(Records for this task)
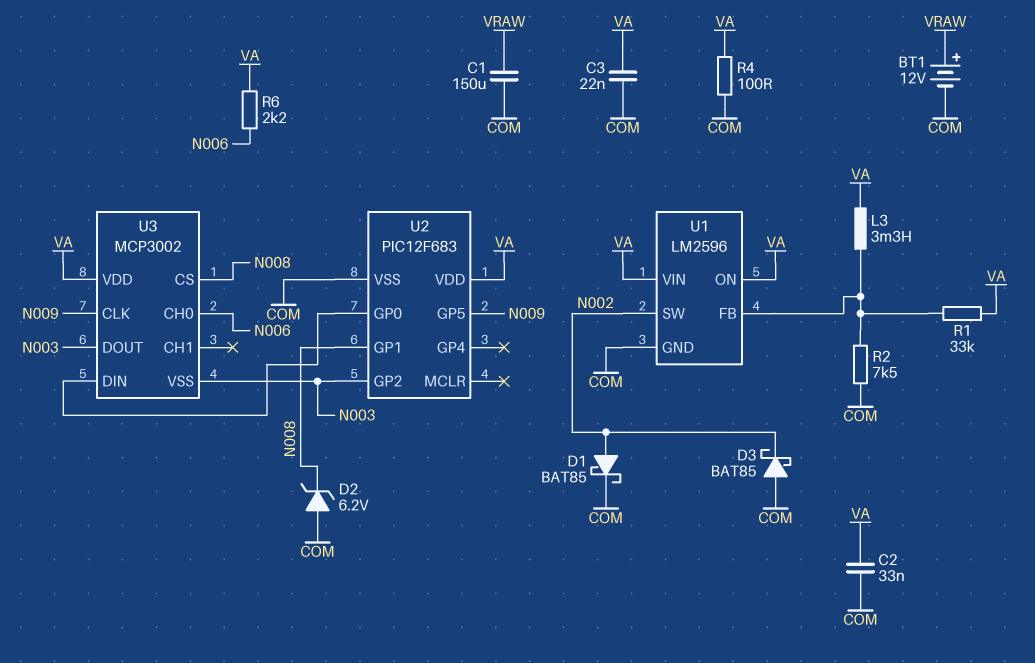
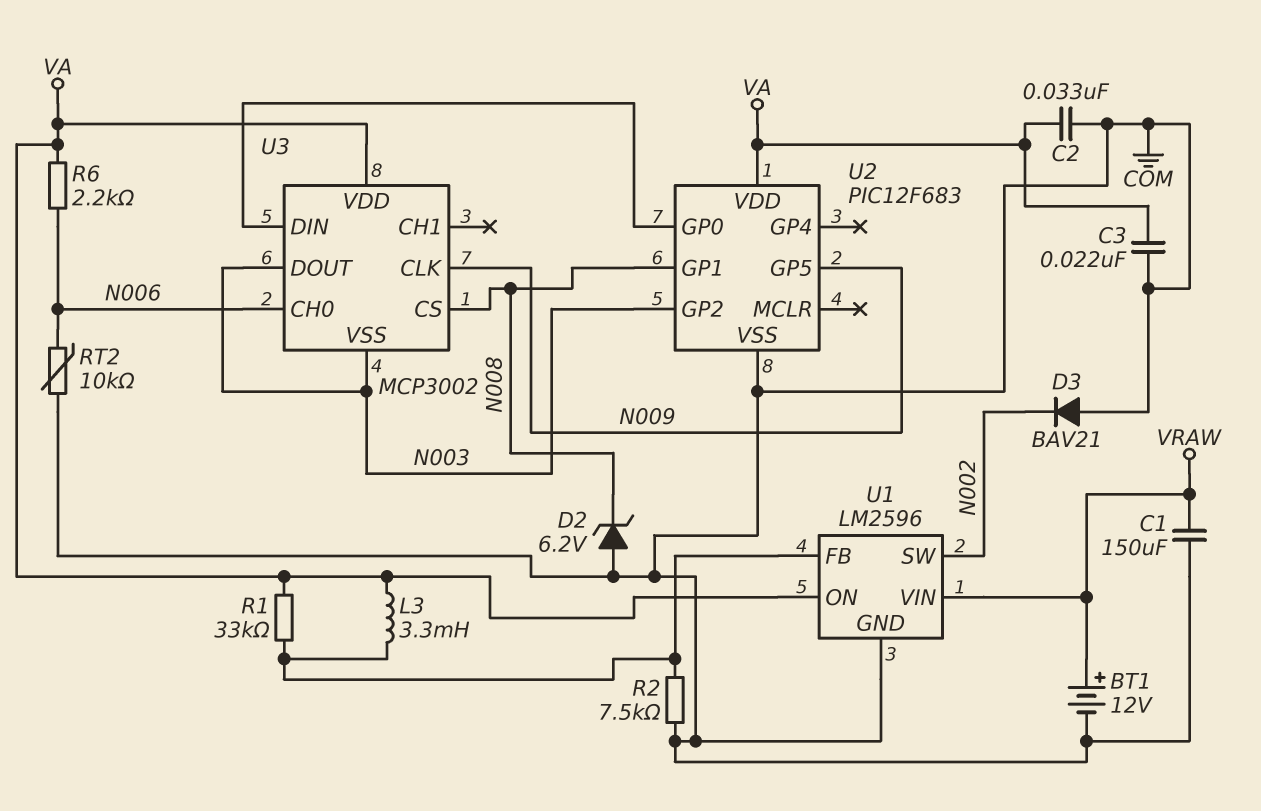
D1: schottky BAT85 (A N002, K COM) -> none
D3: schottky BAT85 (A COM, K N002) -> diode BAV21 (A COM, K N002)
R4: 100 (COM, VA) -> none
RT2: none -> 10k (COM, N006)
U1 pin VIN: VA -> VRAW

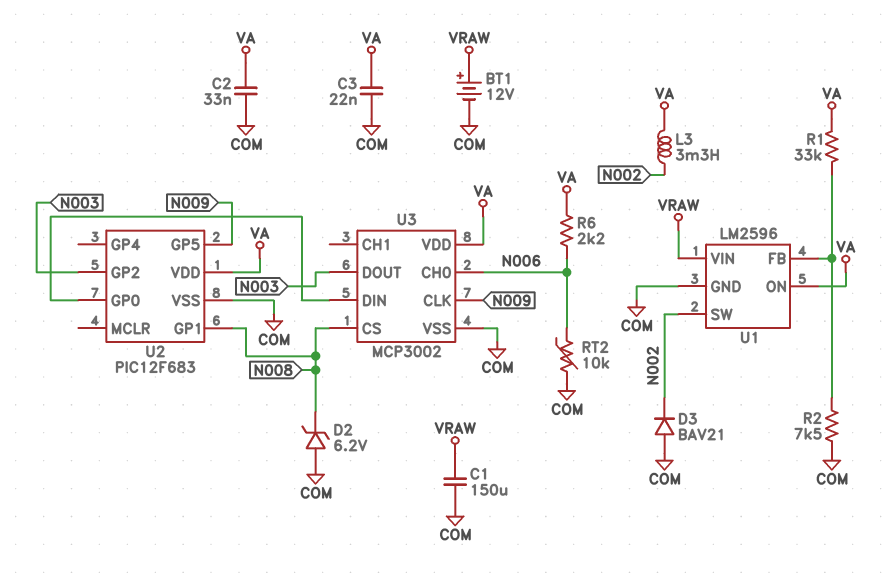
L3: 3.3mH (U1/FB, VA) -> 3.3mH (N002, VA)
U3 pin VSS: N003 -> COM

(To do)
In your reply, please set down exactly the lines from the one containing "R4: 100 (COM, VA) -> none" through the end of the records, with the pictures left out.

(Answer)
R4: 100 (COM, VA) -> none
RT2: none -> 10k (COM, N006)
U1 pin VIN: VA -> VRAW

L3: 3.3mH (U1/FB, VA) -> 3.3mH (N002, VA)
U3 pin VSS: N003 -> COM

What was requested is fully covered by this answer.